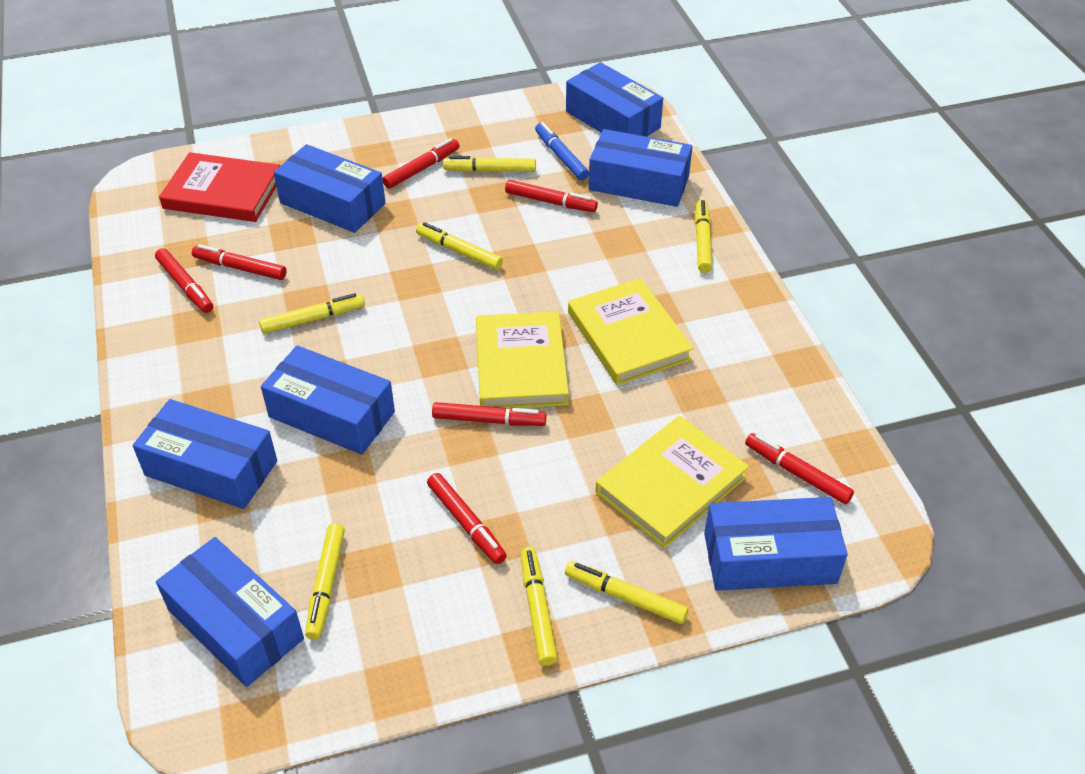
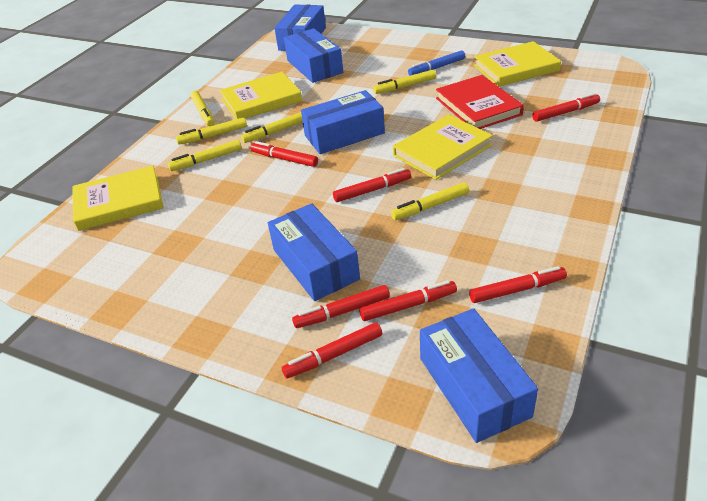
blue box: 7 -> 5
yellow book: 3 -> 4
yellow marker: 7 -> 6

==

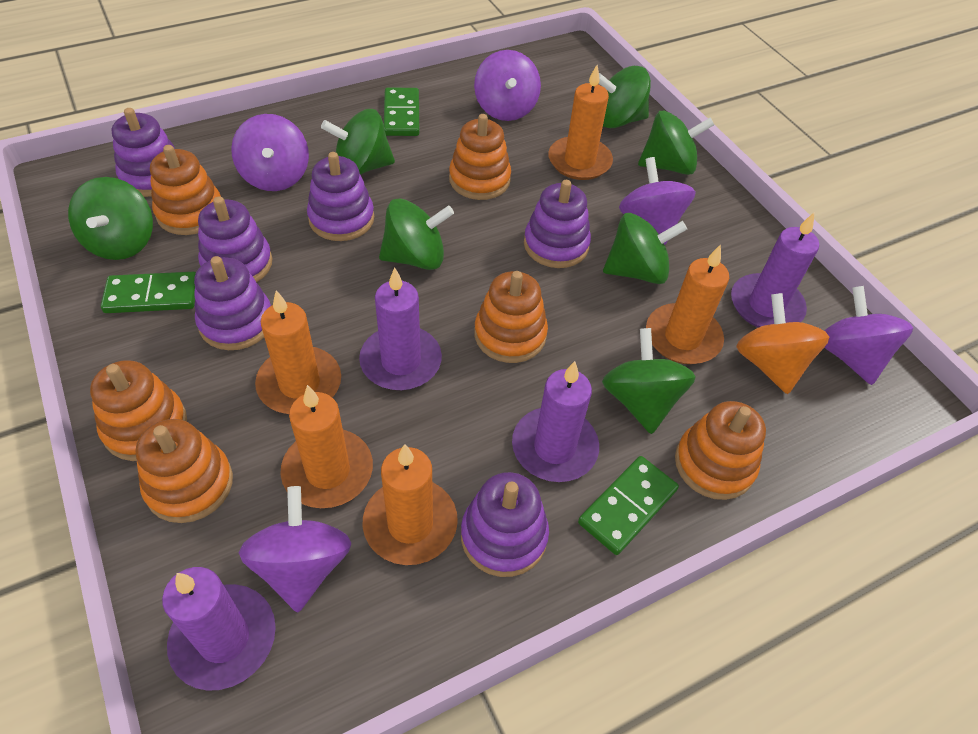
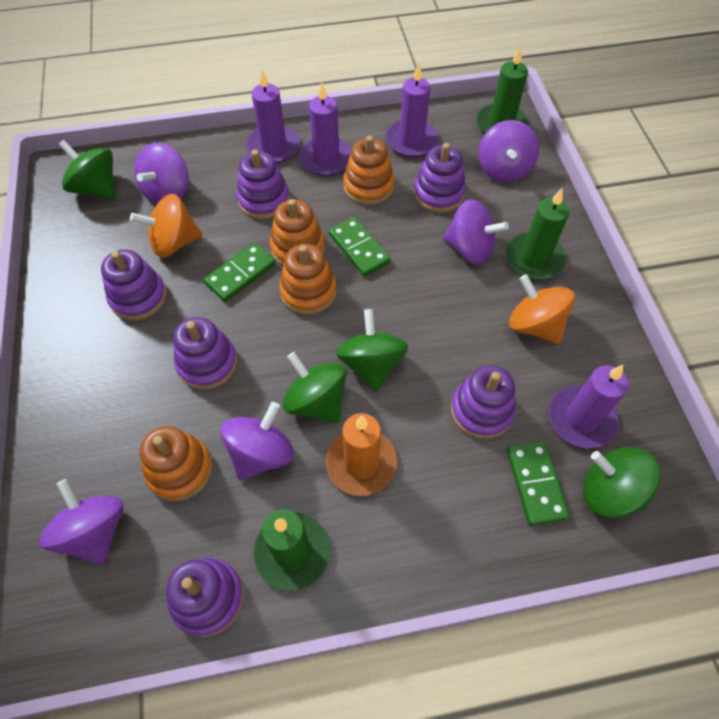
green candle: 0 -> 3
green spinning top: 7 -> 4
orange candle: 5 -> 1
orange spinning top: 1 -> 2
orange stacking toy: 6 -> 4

...

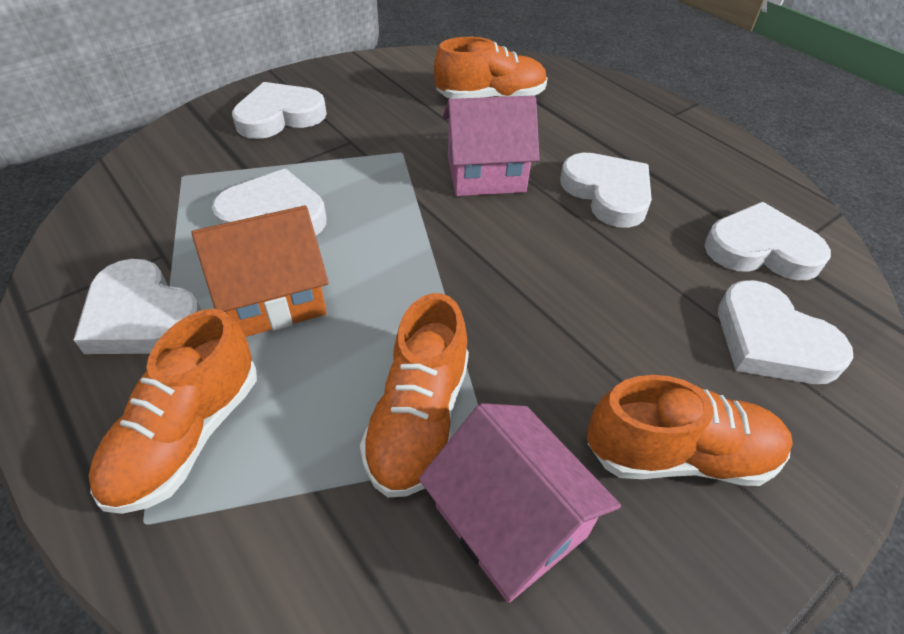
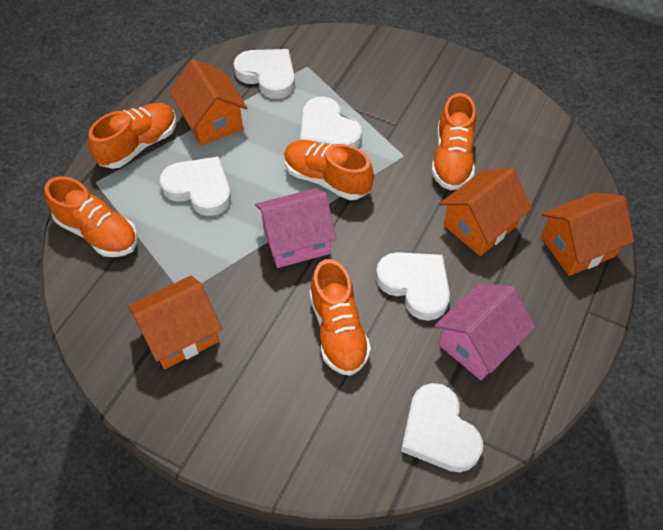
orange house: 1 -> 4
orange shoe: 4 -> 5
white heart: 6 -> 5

— The task —
Go to the line with "orange candle: 5 -> 1" in the entries above and repeat every line from there through the line with "orange stacking toy: 6 -> 4", exactly and with no other text.

— Final answer —
orange candle: 5 -> 1
orange spinning top: 1 -> 2
orange stacking toy: 6 -> 4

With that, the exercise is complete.